◆ MATERIAL SHOWN ◆
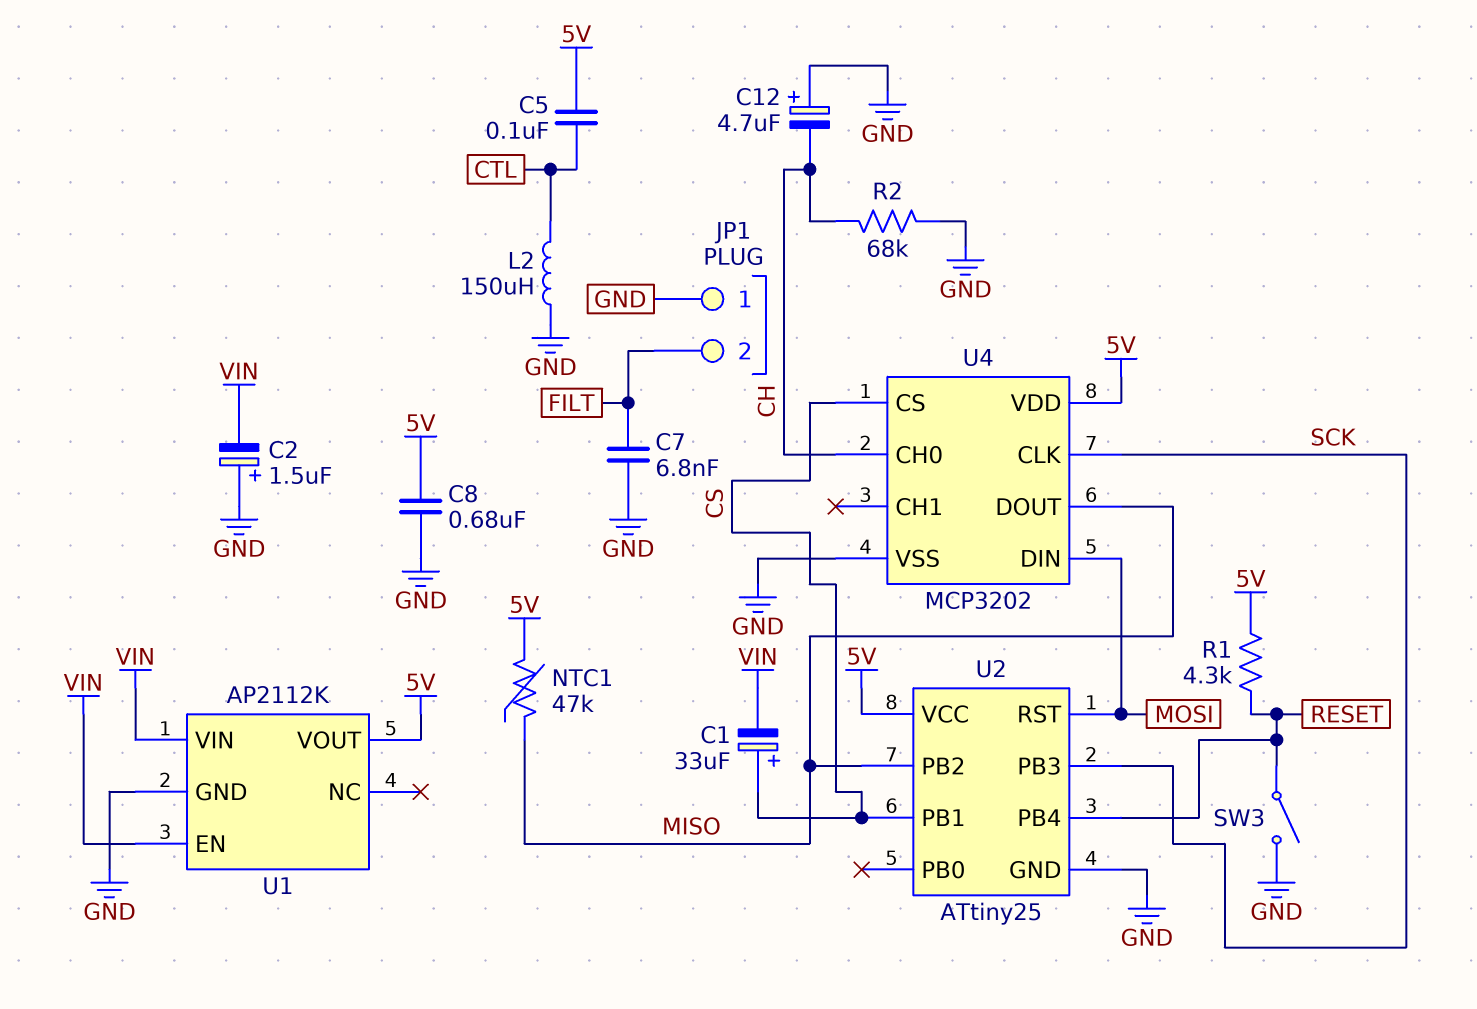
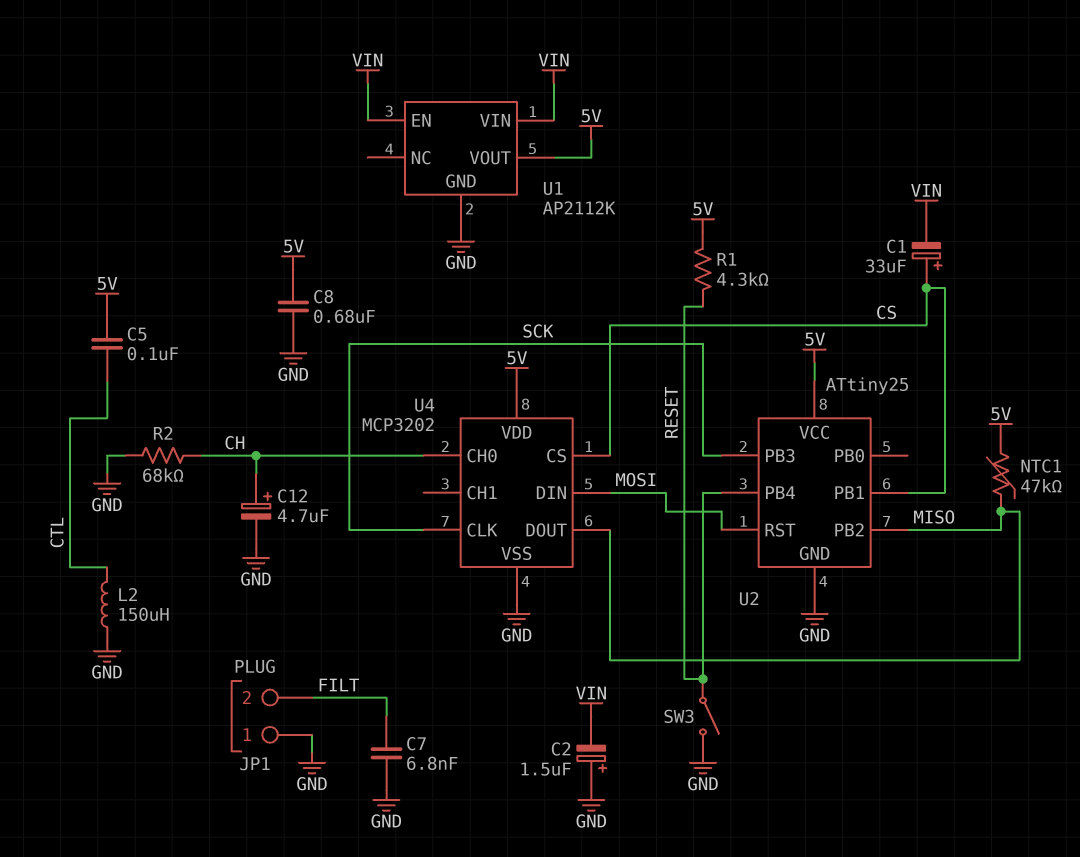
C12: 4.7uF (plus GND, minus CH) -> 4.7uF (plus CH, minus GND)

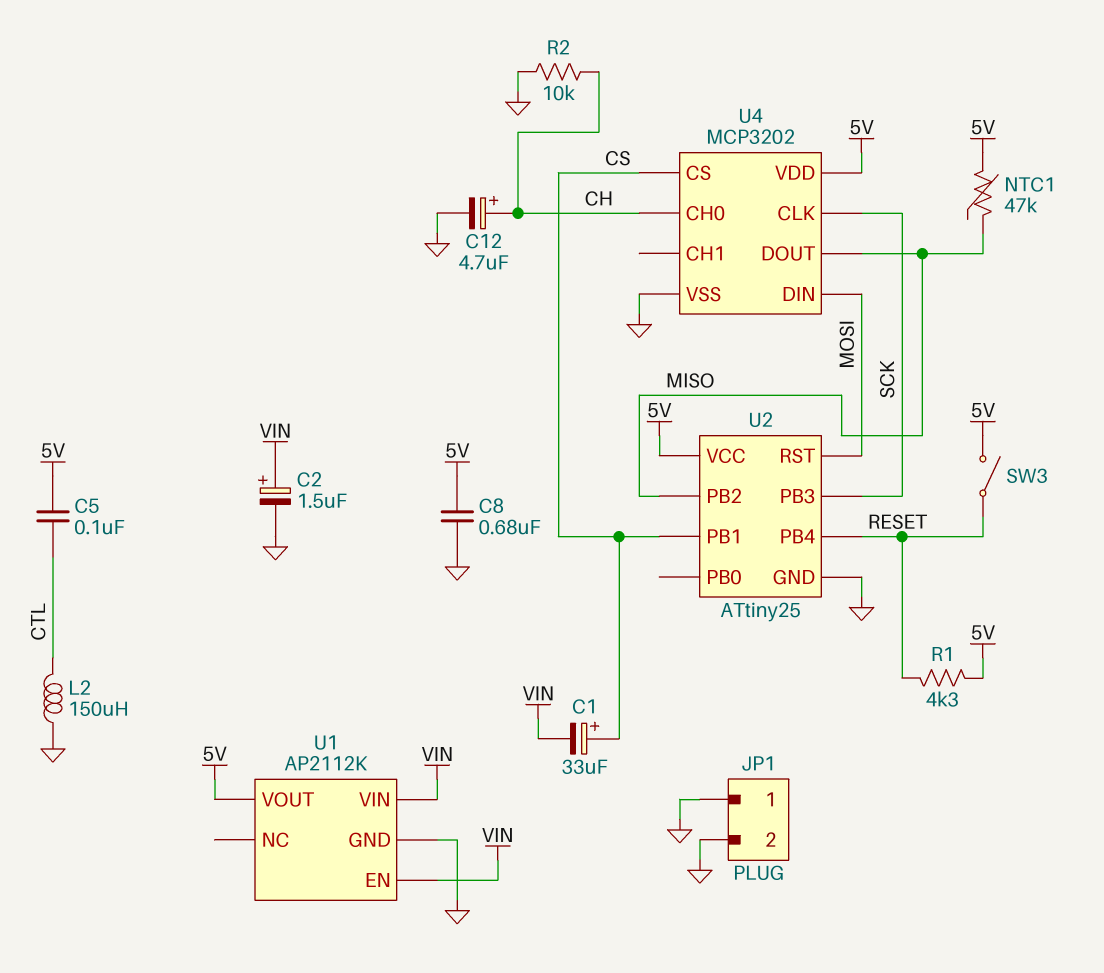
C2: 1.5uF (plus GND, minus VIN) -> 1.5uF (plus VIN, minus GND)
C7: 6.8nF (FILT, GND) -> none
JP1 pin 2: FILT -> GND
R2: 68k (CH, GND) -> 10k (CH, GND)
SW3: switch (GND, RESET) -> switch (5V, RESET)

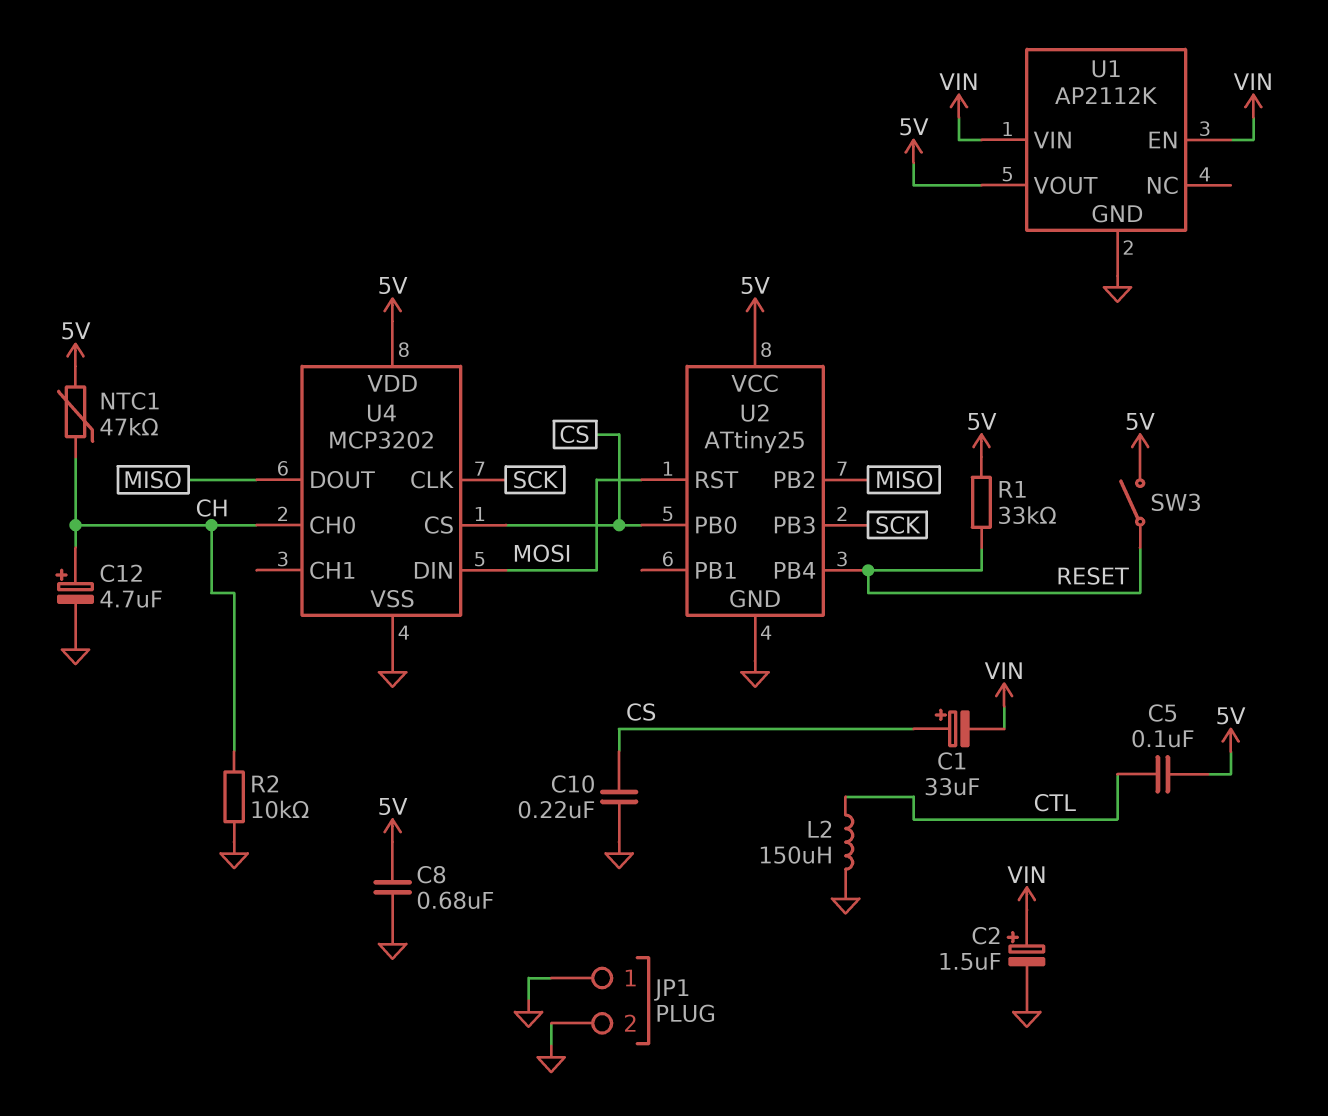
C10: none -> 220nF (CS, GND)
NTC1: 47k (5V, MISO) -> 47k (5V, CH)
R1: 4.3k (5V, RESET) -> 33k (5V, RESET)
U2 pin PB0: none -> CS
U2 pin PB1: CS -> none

---

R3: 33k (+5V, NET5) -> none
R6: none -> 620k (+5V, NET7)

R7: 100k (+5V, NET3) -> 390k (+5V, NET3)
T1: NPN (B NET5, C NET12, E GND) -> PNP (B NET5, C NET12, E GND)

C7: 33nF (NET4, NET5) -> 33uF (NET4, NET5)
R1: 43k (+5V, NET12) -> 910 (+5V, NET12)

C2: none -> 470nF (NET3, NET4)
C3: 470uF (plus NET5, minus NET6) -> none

◆ AIM OF THE TASK ◆
Lines that contain "RESET" are to be copied from the records above.

◆ SOLUTION FOR THIS TASK ◆
SW3: switch (GND, RESET) -> switch (5V, RESET)
R1: 4.3k (5V, RESET) -> 33k (5V, RESET)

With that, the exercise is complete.